* PROMPT
Write out the records once more, exactly, and keep any image out.

*** SOURCE INFORMATION Section Begins ***

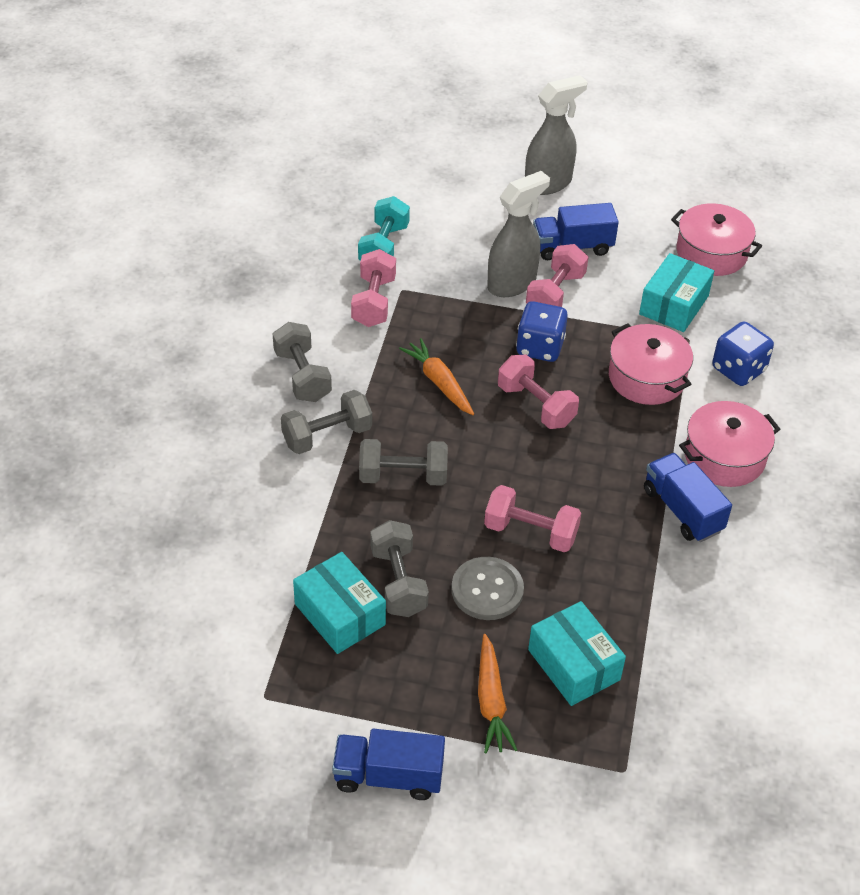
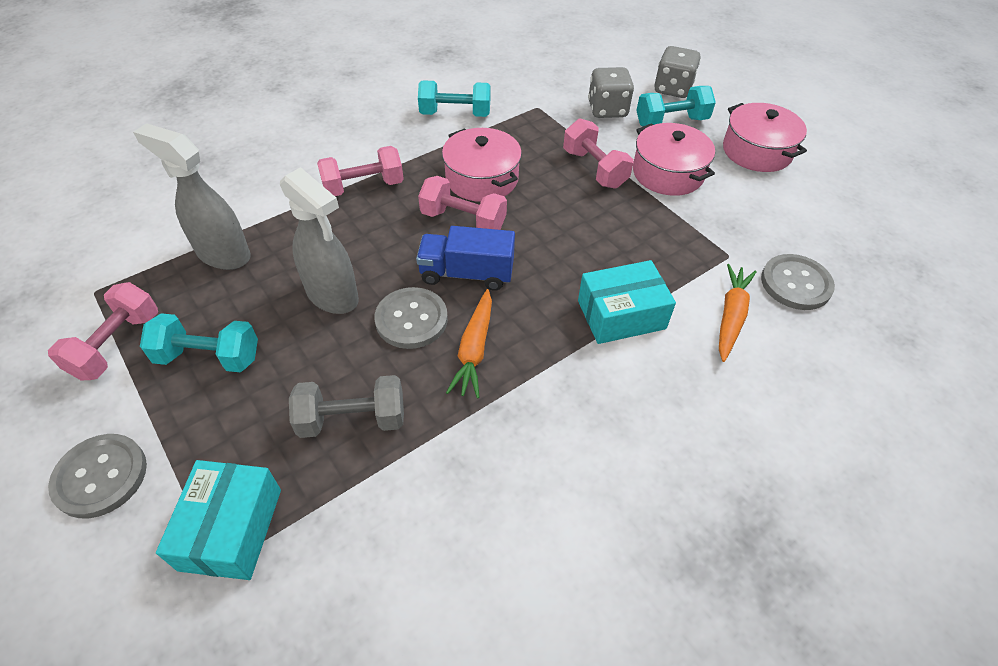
blue dice: 2 -> 0
blue truck: 3 -> 1
grey button: 1 -> 3
grey dice: 0 -> 2
grey dumbbell: 4 -> 1
turquoise box: 3 -> 2
turquoise dumbbell: 1 -> 3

*** SOURCE INFORMATION Section Ends ***

* RESULT BELOW
blue dice: 2 -> 0
blue truck: 3 -> 1
grey button: 1 -> 3
grey dice: 0 -> 2
grey dumbbell: 4 -> 1
turquoise box: 3 -> 2
turquoise dumbbell: 1 -> 3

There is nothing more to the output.